Beginning at the line with "before: blue_murezimol" in the records below, return each line up to and including the last, exactly as it stands, but not the pictures.

(Excerpts from a dataset)
= = = =
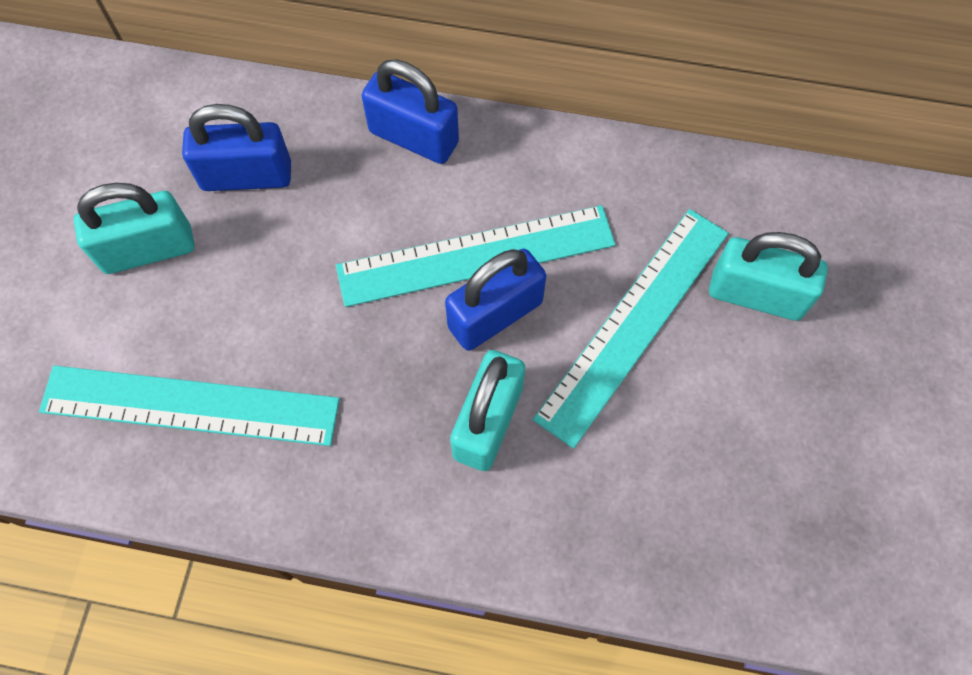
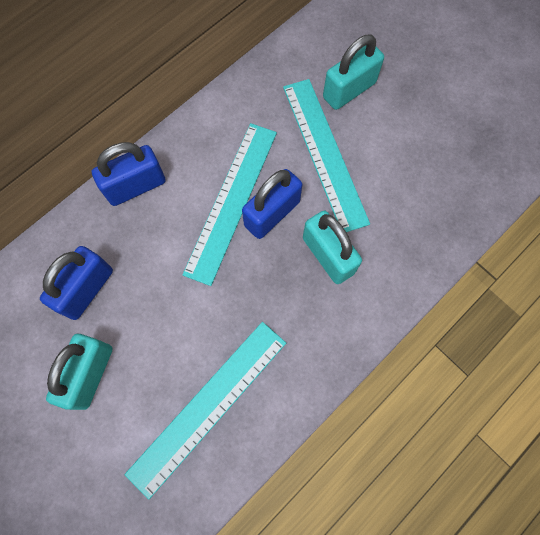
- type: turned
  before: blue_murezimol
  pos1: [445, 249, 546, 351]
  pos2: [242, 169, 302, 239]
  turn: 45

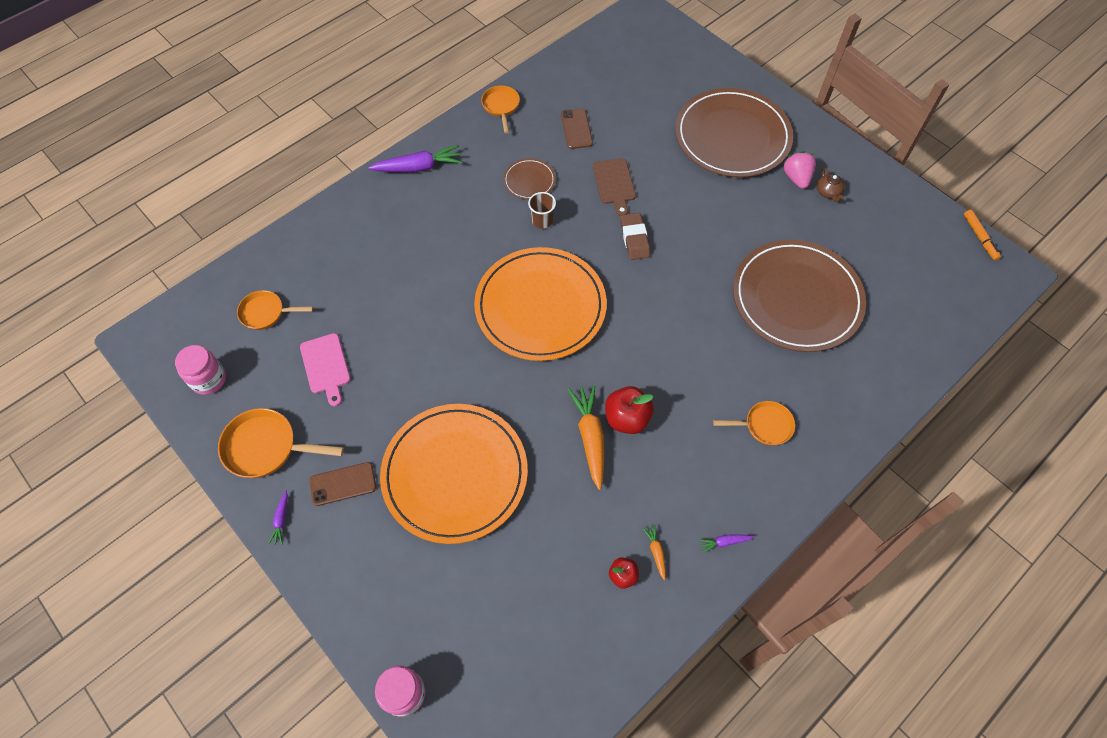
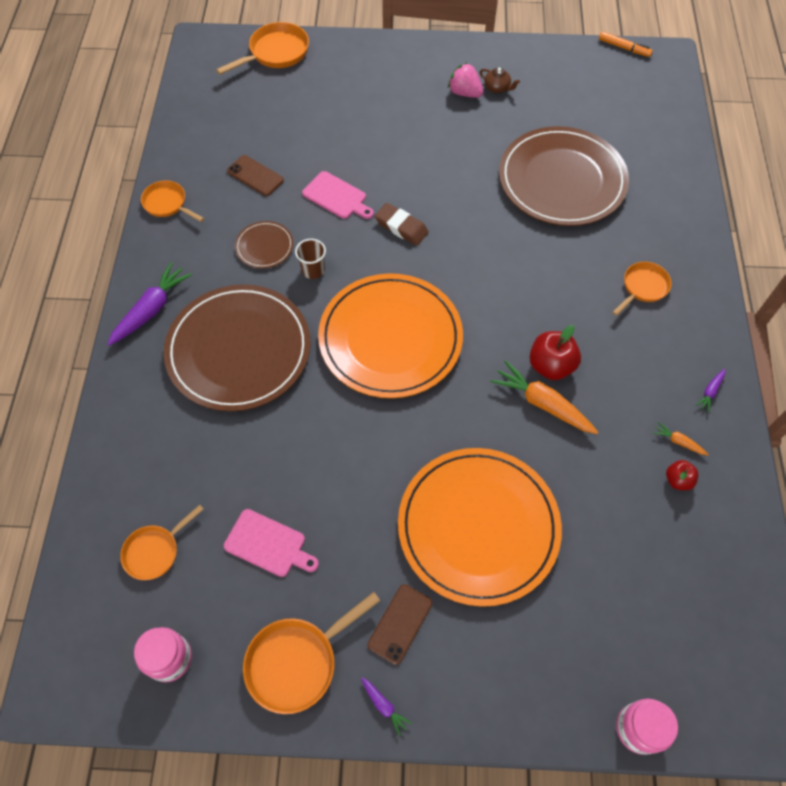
- type: recoloured
  before: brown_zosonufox
  after: pink_zosonufox
  pos1: [593, 158, 636, 216]
  pos2: [302, 171, 374, 219]
- type: moved
  before: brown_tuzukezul
  pos1: [675, 88, 793, 177]
  pos2: [164, 284, 311, 411]
- type: added
  after:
= = = =
__Answer box__:
  before: blue_murezimol
  pos1: [445, 249, 546, 351]
  pos2: [242, 169, 302, 239]
  turn: 45

- type: recoloured
  before: brown_zosonufox
  after: pink_zosonufox
  pos1: [593, 158, 636, 216]
  pos2: [302, 171, 374, 219]
- type: moved
  before: brown_tuzukezul
  pos1: [675, 88, 793, 177]
  pos2: [164, 284, 311, 411]
- type: added
  after:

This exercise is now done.